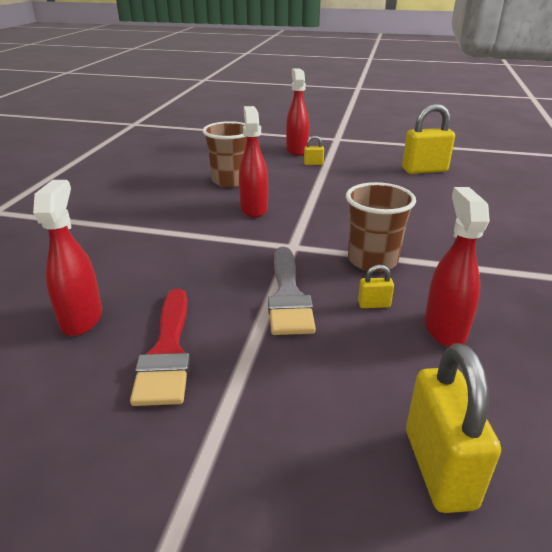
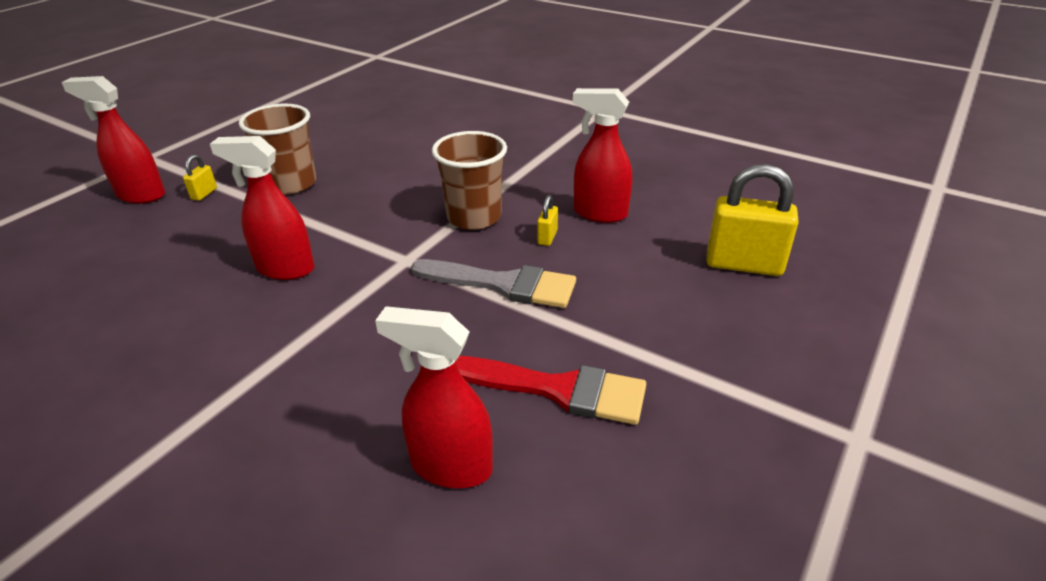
camera: 70 degrees left, 5 degrees up
(230, 181) = (172, 273): brown cup -> brown cup (291, 184)
(424, 170) = (314, 131): yellow padlock -> none

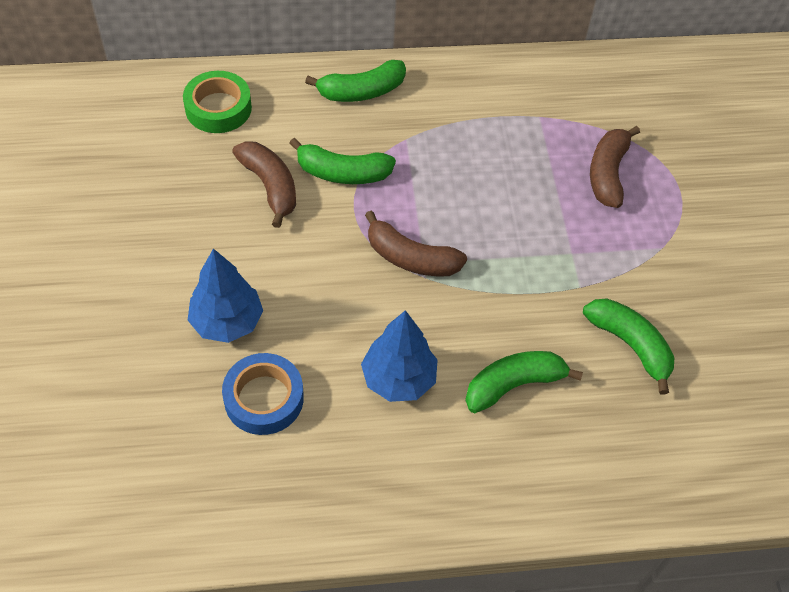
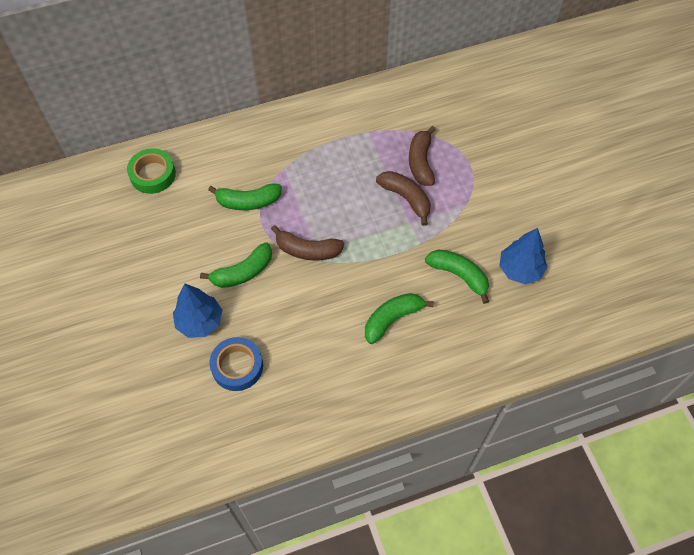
camera: 10 degrees left, 5 degrees up
(270, 186) = (202, 222): brown banana -> brown banana (406, 198)
(361, 91) = (246, 140): green banana -> green banana (243, 272)
(398, 379) = (319, 332): blue tree -> blue tree (520, 269)

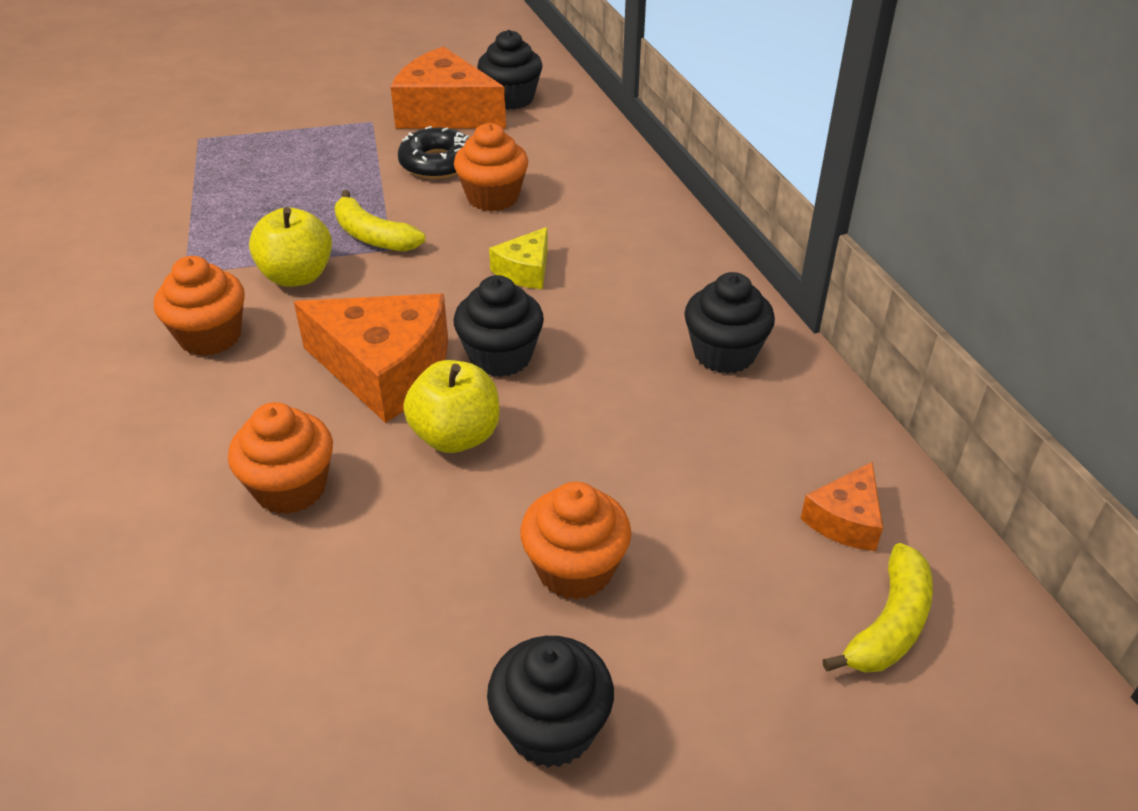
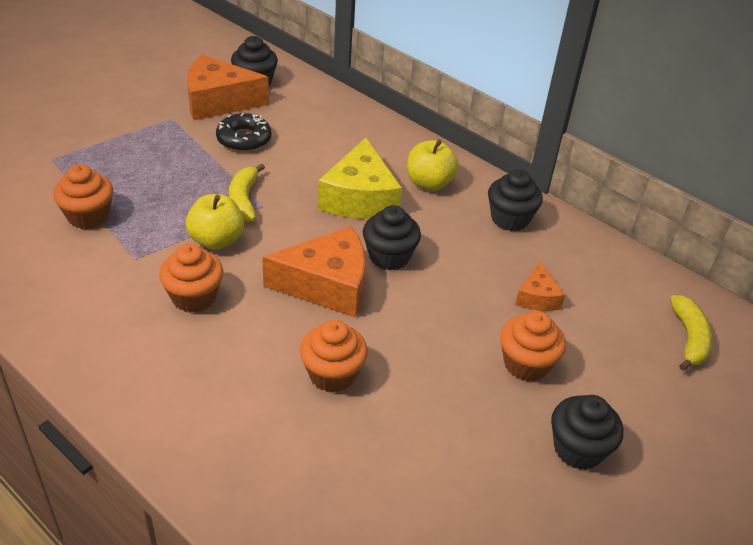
camera: 30 degrees left, 0 degrees up
(373, 236) = (244, 200): yellow banana -> yellow banana turned 75 degrees clockwise
(456, 436) = (403, 312): yellow apple -> yellow apple (429, 183)
(493, 197) = (300, 154): orange cupcake -> orange cupcake (88, 216)
(525, 270) = (360, 198): yellow cheese -> yellow cheese, size x1.95
(845, 520) = (634, 292): orange cheese -> orange cheese (537, 297)

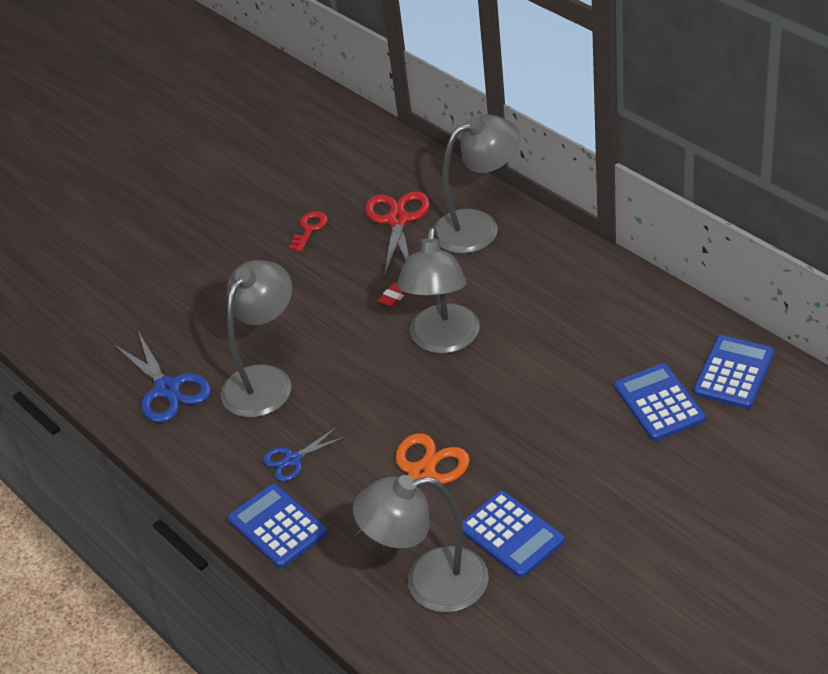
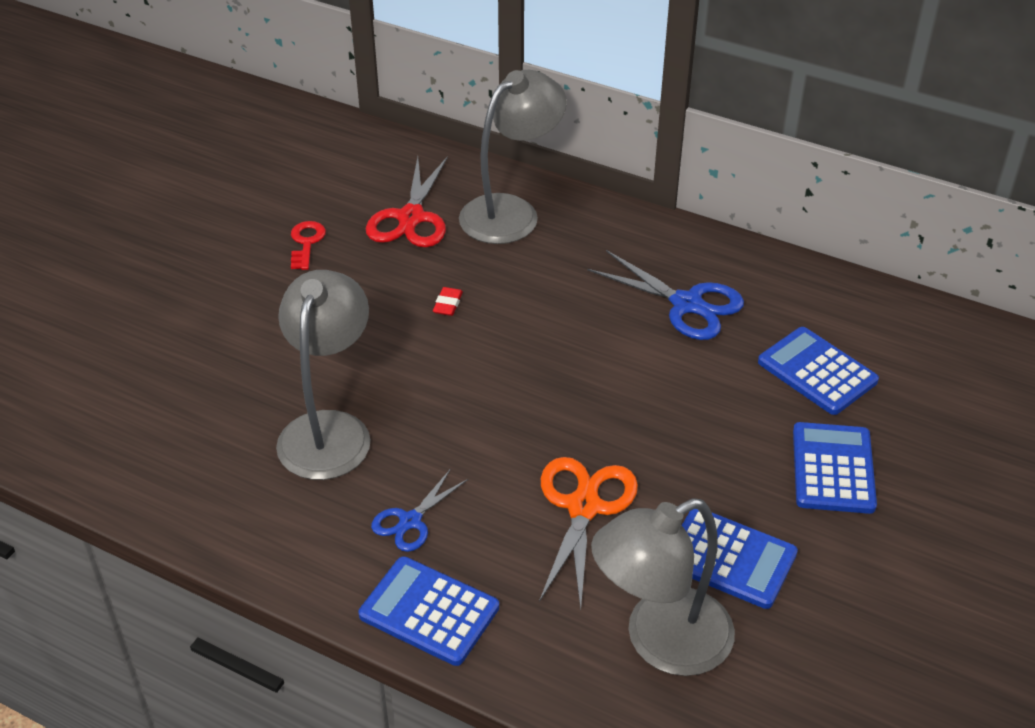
camera: 25 degrees left, 0 degrees up
(167, 389) = (201, 463): blue scissors -> blue scissors (687, 304)
(397, 220) = (411, 218): red scissors -> red scissors turned 150 degrees counterclockwise
(443, 341) = (532, 344): grey lamp -> none
(734, 373) = (879, 325): blue calculator -> blue calculator (833, 469)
⁂
Look over the entries above and count the lines where the word "cheese" appears, then report only that count.

* ANSWER FOR THIS EXERCISE
2